### Requirement
Output, exactly and in full, only the lines from the one containing "brush (red) 487" to the last line of the data. Pictures should not appear.

═══ Source data

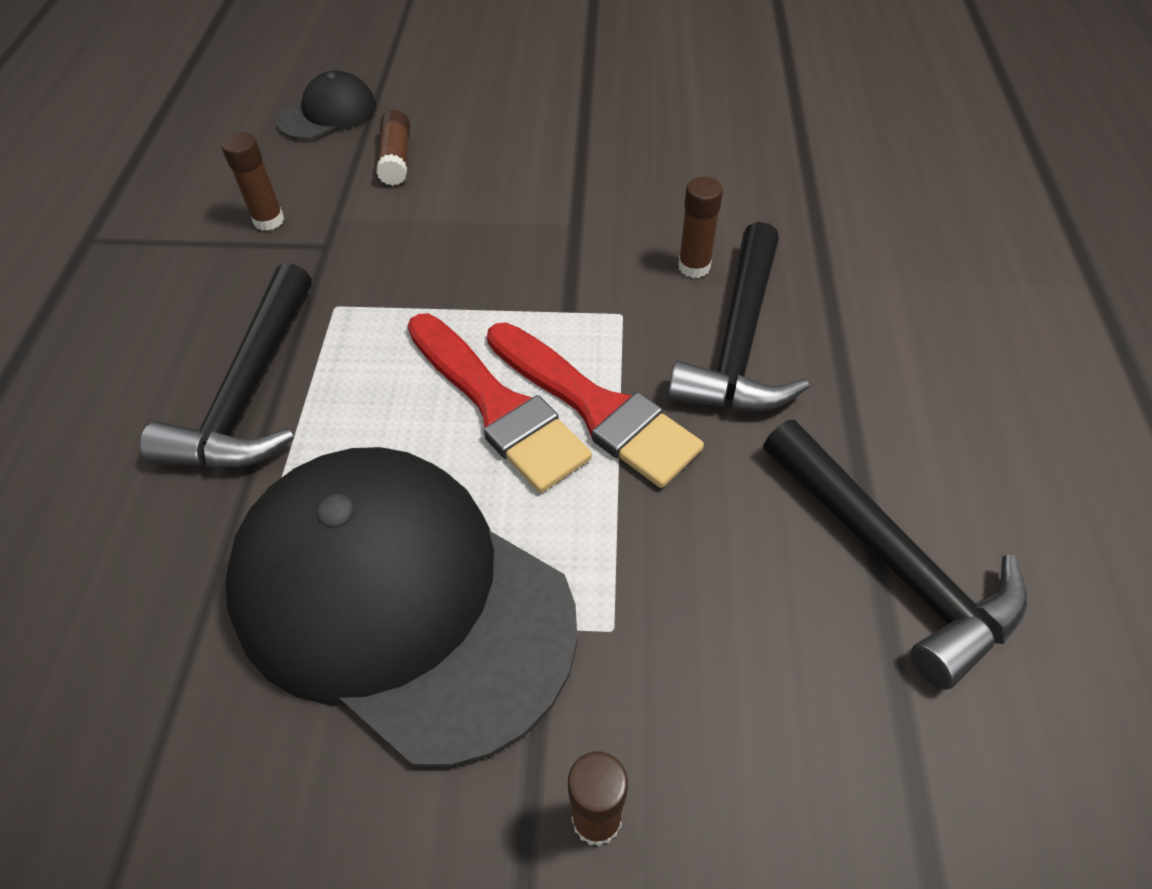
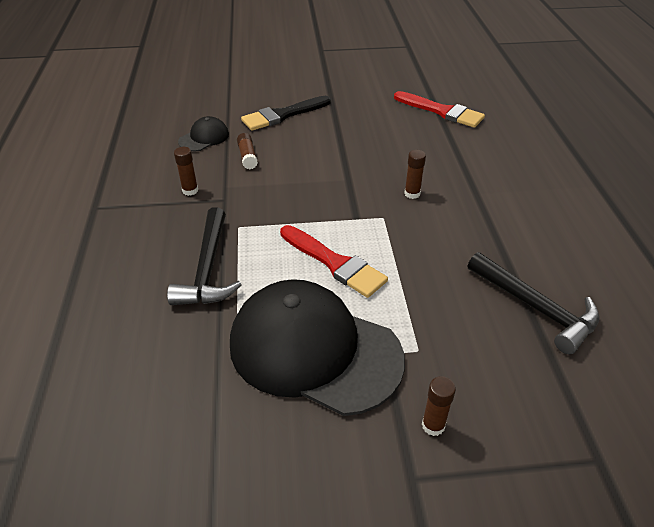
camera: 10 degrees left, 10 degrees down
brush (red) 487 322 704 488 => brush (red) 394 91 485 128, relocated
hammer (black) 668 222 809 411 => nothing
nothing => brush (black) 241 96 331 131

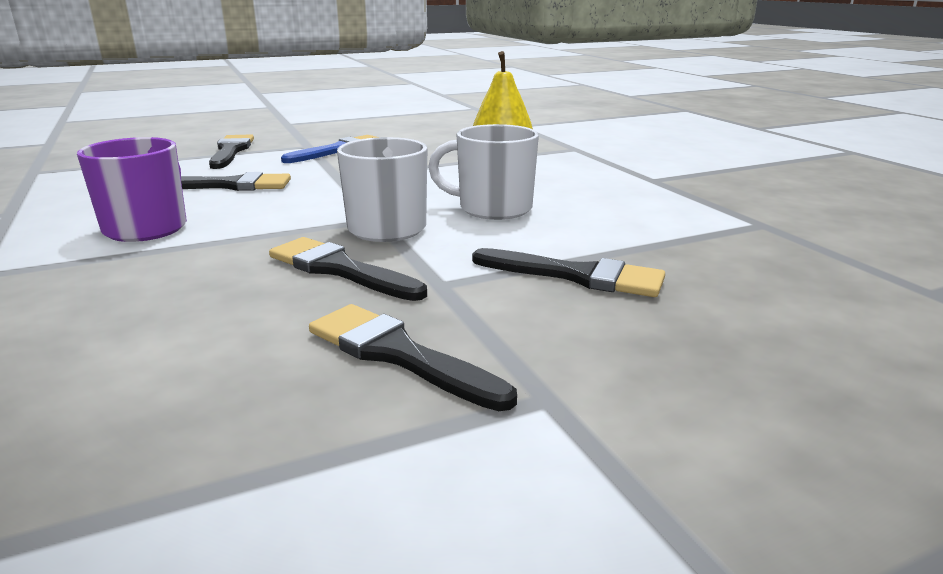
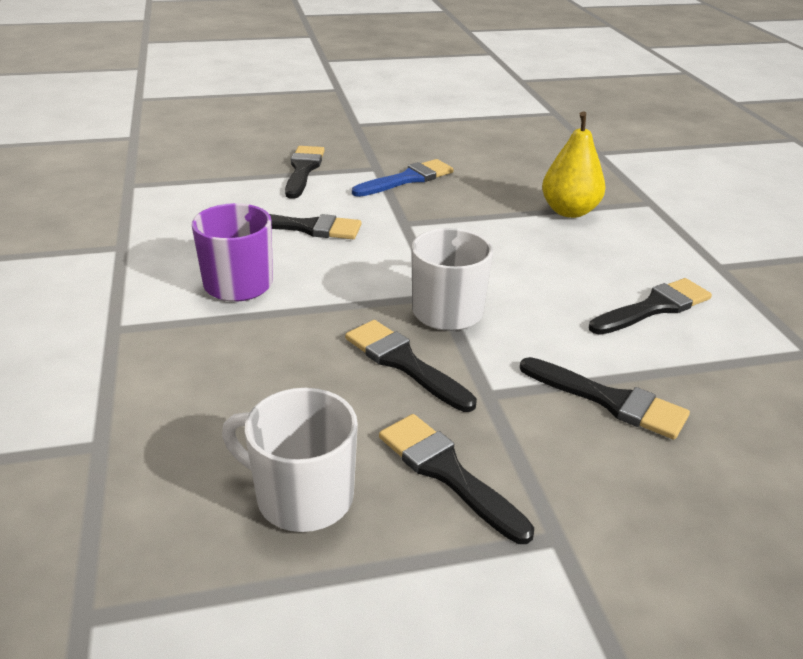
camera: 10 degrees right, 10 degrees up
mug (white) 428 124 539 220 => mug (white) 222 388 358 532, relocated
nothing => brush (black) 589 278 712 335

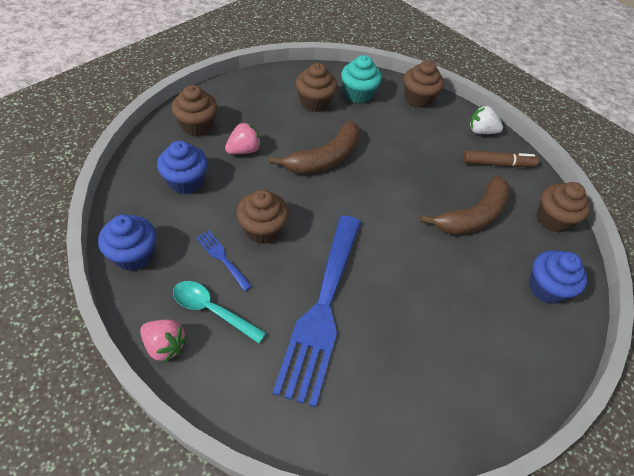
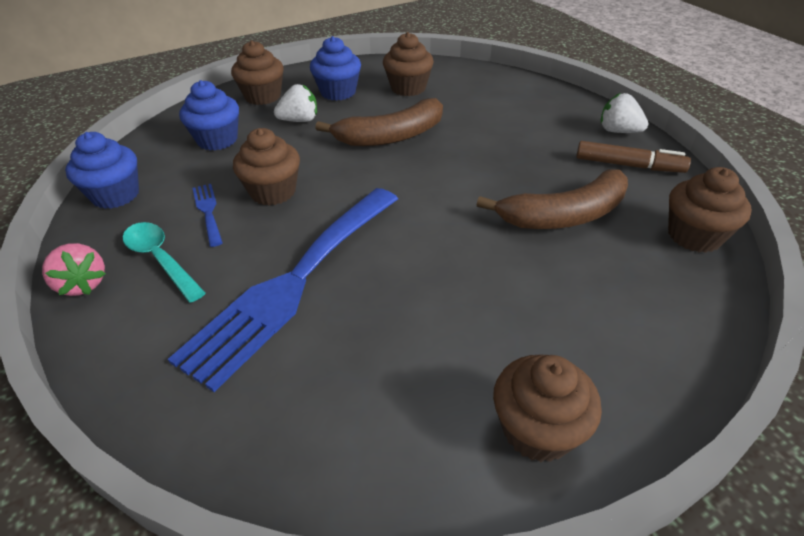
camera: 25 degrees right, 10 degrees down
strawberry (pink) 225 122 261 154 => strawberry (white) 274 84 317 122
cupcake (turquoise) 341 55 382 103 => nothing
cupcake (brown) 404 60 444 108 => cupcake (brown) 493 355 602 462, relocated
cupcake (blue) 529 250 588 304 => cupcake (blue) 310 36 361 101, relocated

══════

### Answer to the exercise
brush (red) 487 322 704 488 => brush (red) 394 91 485 128, relocated
hammer (black) 668 222 809 411 => nothing
nothing => brush (black) 241 96 331 131

camera: 10 degrees right, 10 degrees up
mug (white) 428 124 539 220 => mug (white) 222 388 358 532, relocated
nothing => brush (black) 589 278 712 335

camera: 25 degrees right, 10 degrees down
strawberry (pink) 225 122 261 154 => strawberry (white) 274 84 317 122
cupcake (turquoise) 341 55 382 103 => nothing
cupcake (brown) 404 60 444 108 => cupcake (brown) 493 355 602 462, relocated
cupcake (blue) 529 250 588 304 => cupcake (blue) 310 36 361 101, relocated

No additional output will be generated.